EXERCISE AIM:
Copy the listing that follows exactly. Its pictures do not belong in the copy.

DATA TO EXAMINE:
____
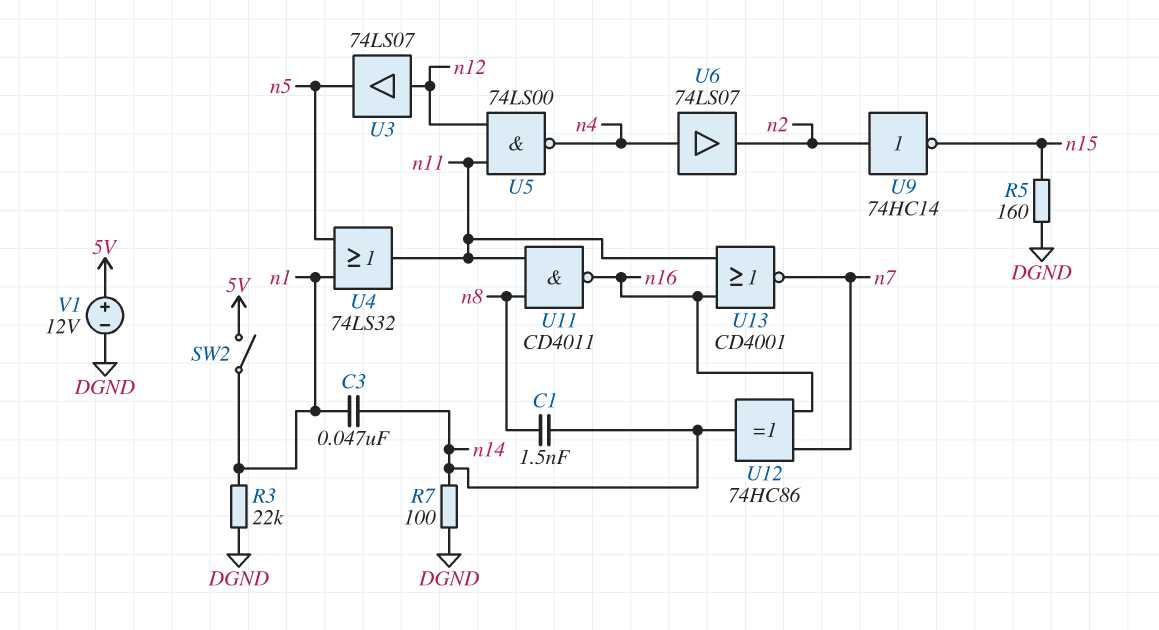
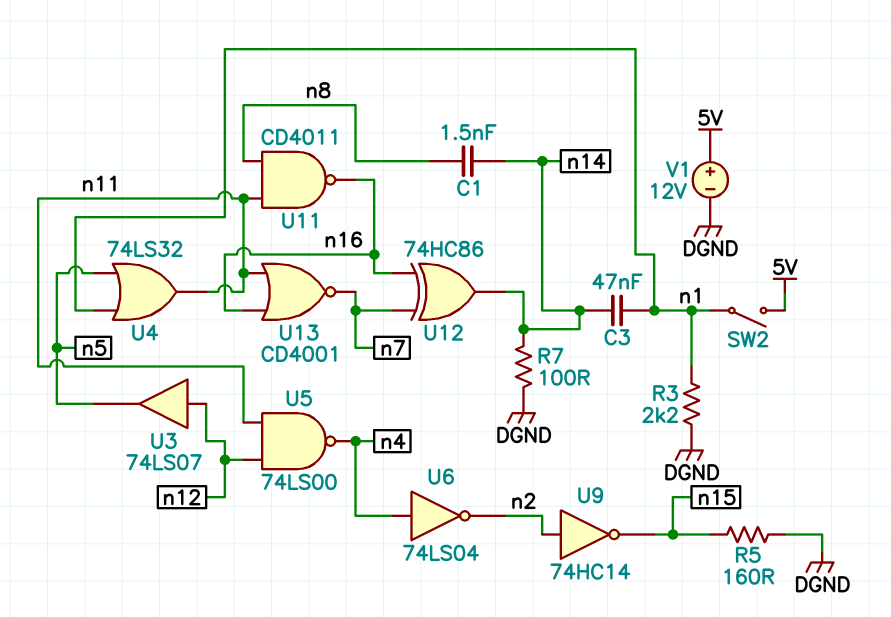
R3: 22k (DGND, n1) -> 2.2k (DGND, n1)
U6: buffer 74LS07 (in n4, out n2) -> NOT 74LS04 (in n4, out n2)

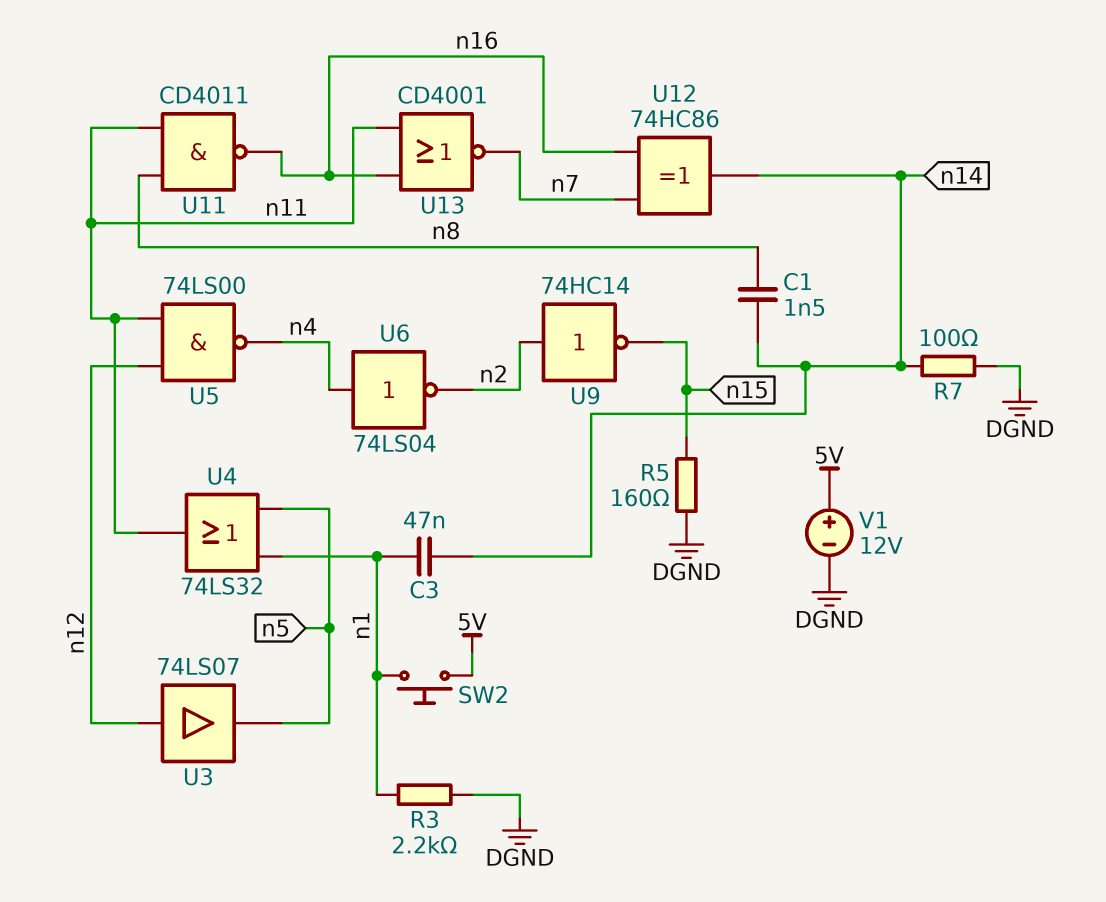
SW2: switch (5V, n1) -> button (5V, n1)

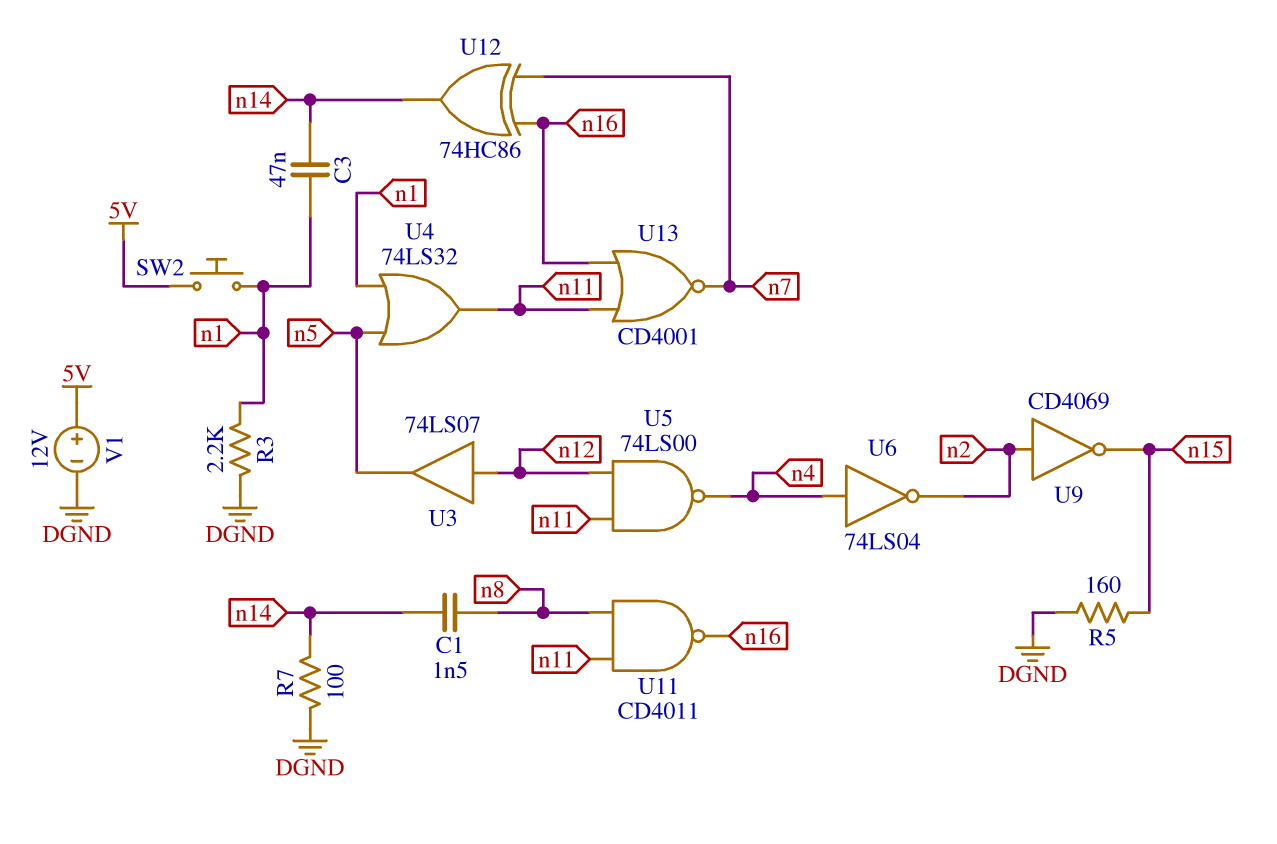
U9: NOT 74HC14 (in n2, out n15) -> NOT CD4069 (in n2, out n15)

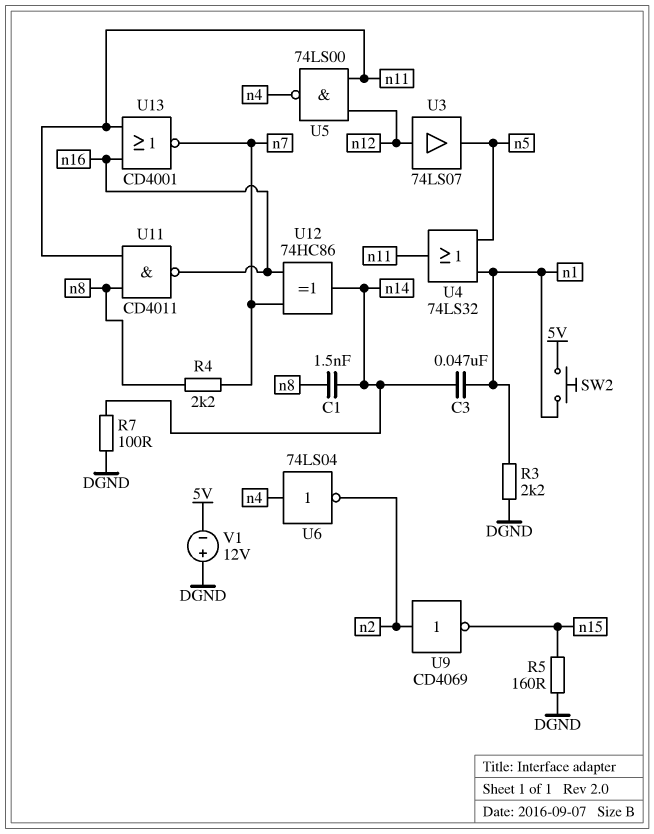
R4: none -> 2.2k (n7, n8)
V1: 12V (plus 5V, minus DGND) -> 12V (plus DGND, minus 5V)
____
EXERCISE RESULT:
R3: 22k (DGND, n1) -> 2.2k (DGND, n1)
U6: buffer 74LS07 (in n4, out n2) -> NOT 74LS04 (in n4, out n2)

SW2: switch (5V, n1) -> button (5V, n1)

U9: NOT 74HC14 (in n2, out n15) -> NOT CD4069 (in n2, out n15)

R4: none -> 2.2k (n7, n8)
V1: 12V (plus 5V, minus DGND) -> 12V (plus DGND, minus 5V)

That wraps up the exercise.